The problem ▸ The data below is to be written out exactly, with no pictures.

___ Available records ___

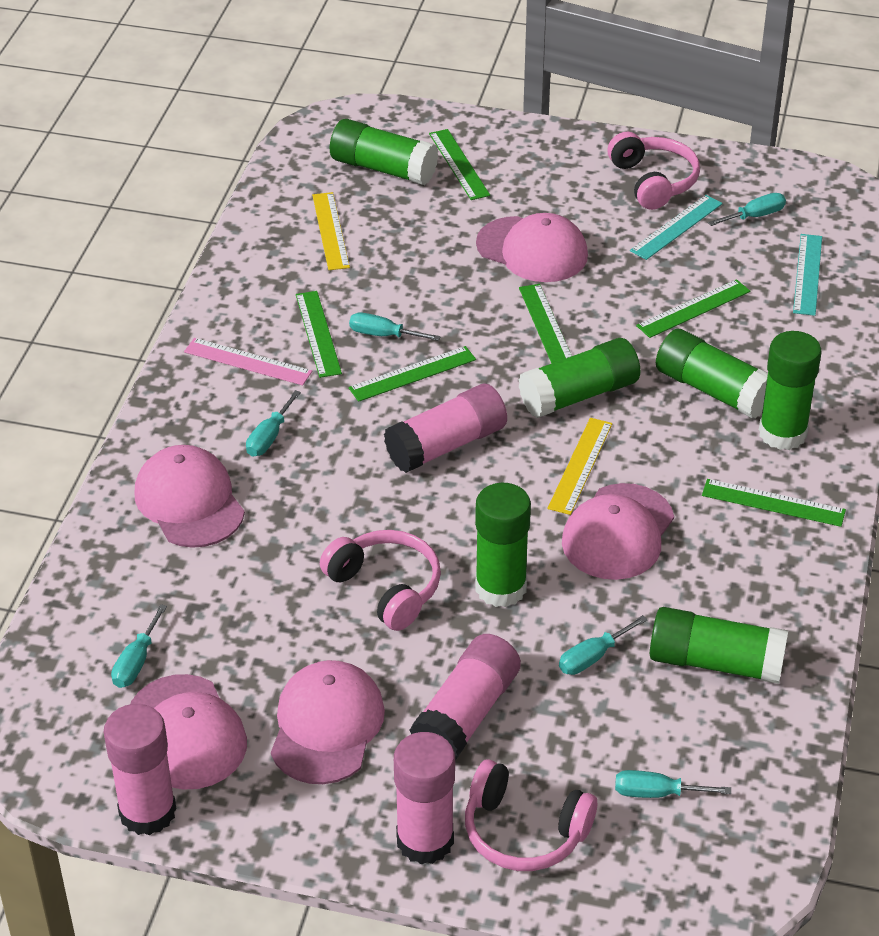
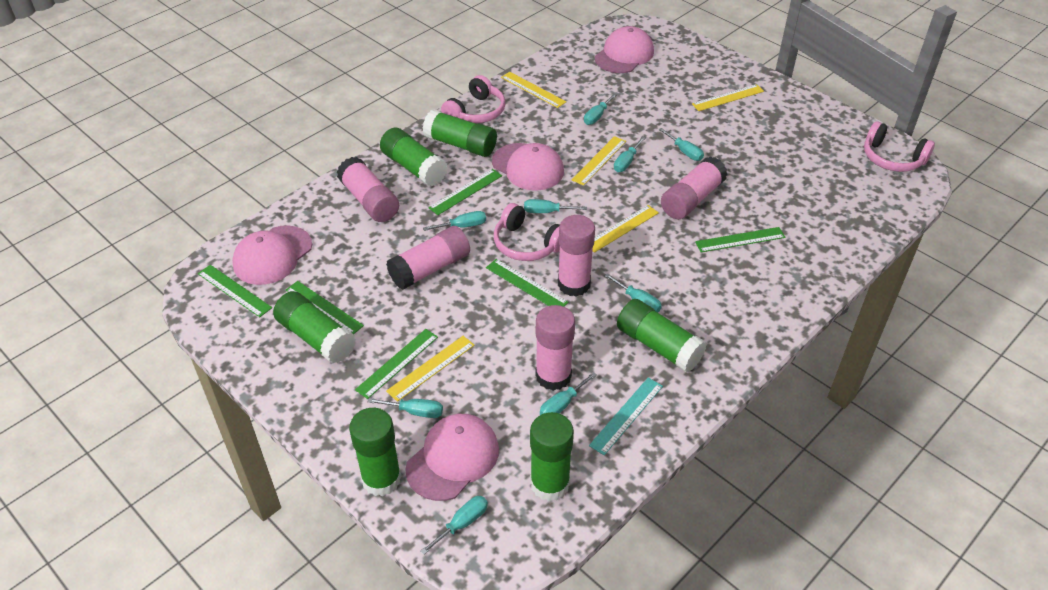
pink cap: 5 -> 4
pink glue stick: 4 -> 5
pink ruler: 1 -> 0
turquoise ruler: 2 -> 1
turquoise screwdriver: 6 -> 9
yellow ruler: 2 -> 5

___

Answer to this task ▸
pink cap: 5 -> 4
pink glue stick: 4 -> 5
pink ruler: 1 -> 0
turquoise ruler: 2 -> 1
turquoise screwdriver: 6 -> 9
yellow ruler: 2 -> 5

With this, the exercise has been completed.